Records for processing:
******************************
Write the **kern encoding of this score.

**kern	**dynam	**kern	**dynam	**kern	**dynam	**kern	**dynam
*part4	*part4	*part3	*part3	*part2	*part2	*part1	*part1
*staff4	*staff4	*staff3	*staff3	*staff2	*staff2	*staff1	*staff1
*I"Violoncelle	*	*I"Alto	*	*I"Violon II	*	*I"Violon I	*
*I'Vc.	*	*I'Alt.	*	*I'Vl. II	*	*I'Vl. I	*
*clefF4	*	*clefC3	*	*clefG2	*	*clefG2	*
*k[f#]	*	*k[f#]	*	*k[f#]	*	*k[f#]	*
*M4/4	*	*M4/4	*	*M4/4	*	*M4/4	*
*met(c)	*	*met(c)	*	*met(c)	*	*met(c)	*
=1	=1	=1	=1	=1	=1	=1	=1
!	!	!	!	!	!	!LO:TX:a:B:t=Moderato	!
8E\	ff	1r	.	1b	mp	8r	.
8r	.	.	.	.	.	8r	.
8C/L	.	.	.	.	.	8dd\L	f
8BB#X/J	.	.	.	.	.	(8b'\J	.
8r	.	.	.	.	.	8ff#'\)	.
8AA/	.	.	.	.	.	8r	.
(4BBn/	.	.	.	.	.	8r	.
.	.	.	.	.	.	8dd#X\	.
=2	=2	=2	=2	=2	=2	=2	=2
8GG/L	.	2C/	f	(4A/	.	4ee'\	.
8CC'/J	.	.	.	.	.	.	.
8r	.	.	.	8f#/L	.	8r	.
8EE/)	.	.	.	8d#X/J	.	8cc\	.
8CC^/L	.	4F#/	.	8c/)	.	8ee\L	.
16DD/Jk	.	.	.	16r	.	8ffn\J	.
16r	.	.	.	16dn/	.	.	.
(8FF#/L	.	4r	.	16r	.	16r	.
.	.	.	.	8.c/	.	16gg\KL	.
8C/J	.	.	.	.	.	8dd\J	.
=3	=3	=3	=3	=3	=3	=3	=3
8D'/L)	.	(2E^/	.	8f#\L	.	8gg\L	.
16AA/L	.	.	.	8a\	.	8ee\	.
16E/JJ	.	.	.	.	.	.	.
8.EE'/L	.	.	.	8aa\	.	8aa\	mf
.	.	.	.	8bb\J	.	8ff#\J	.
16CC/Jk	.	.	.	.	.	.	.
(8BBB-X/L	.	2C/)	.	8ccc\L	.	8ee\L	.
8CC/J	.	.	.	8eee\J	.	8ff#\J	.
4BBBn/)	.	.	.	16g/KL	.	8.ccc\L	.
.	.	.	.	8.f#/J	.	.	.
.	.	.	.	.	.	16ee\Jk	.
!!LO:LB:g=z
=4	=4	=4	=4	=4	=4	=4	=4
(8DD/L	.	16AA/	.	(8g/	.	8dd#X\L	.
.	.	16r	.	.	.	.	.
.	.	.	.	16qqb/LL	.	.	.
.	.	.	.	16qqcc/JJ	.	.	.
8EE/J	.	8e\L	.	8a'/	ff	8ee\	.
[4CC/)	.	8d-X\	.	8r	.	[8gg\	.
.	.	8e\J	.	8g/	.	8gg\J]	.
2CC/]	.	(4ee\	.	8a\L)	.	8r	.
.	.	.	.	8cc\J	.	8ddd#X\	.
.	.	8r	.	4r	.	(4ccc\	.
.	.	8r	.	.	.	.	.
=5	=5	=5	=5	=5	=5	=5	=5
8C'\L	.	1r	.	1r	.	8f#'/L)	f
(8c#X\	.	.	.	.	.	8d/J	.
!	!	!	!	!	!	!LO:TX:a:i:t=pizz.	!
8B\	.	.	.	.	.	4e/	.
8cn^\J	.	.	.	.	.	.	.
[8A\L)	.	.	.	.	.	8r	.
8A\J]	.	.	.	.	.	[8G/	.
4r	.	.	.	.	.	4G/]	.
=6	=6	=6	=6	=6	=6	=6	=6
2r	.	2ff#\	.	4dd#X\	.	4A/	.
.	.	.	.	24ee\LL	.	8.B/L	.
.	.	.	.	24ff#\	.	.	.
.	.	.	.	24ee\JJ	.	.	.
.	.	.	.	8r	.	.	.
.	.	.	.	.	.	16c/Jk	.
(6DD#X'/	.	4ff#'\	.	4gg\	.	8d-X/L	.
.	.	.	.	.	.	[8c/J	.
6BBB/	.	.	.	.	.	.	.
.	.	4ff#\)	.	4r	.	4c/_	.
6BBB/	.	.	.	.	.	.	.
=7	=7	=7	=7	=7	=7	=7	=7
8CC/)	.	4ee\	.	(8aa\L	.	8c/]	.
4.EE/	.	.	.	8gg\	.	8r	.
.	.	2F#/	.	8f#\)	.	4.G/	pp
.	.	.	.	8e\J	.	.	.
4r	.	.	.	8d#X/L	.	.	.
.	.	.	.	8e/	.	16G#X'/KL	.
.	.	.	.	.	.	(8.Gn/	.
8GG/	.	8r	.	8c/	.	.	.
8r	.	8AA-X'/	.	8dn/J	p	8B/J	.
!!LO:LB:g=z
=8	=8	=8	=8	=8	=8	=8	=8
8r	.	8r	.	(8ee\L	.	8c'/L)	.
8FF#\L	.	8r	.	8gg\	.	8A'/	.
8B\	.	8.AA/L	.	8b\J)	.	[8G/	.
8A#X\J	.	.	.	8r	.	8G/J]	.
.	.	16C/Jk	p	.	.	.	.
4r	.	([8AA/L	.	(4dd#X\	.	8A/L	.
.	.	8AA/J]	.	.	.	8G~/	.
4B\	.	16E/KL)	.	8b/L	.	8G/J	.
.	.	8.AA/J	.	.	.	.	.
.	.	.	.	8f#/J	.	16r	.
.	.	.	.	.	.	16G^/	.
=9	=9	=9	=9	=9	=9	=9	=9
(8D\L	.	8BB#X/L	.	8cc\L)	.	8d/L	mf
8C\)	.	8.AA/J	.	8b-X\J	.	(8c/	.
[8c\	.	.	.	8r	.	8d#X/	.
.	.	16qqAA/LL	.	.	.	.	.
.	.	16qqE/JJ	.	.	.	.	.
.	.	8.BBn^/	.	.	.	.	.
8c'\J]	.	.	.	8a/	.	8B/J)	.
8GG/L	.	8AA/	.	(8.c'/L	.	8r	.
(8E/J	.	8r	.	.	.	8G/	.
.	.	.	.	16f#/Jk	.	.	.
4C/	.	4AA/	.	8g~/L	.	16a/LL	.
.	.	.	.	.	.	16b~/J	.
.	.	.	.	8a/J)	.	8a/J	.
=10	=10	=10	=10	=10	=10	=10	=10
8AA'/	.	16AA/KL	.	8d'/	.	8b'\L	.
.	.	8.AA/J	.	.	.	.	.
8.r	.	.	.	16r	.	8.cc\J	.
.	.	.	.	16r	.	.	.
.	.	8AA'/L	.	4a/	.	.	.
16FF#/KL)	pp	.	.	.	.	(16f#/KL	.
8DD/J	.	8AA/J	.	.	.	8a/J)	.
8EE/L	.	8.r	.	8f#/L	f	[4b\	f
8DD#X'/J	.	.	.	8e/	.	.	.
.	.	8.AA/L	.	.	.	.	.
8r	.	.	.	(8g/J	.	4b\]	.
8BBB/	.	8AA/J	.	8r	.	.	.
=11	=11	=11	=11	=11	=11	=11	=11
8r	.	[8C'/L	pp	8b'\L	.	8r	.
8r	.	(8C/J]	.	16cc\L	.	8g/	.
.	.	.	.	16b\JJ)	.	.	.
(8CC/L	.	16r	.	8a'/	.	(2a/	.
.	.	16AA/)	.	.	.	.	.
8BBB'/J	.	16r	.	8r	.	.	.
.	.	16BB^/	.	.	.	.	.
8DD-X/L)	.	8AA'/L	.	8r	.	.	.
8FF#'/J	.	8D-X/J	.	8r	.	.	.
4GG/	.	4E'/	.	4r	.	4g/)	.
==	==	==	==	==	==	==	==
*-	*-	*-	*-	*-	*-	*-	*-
******************************
Request: Locate each line above that includes the string "kern", and copy those lines out in order.

Final answer:
Write the **kern encoding of this score.
**kern	**dynam	**kern	**dynam	**kern	**dynam	**kern	**dynam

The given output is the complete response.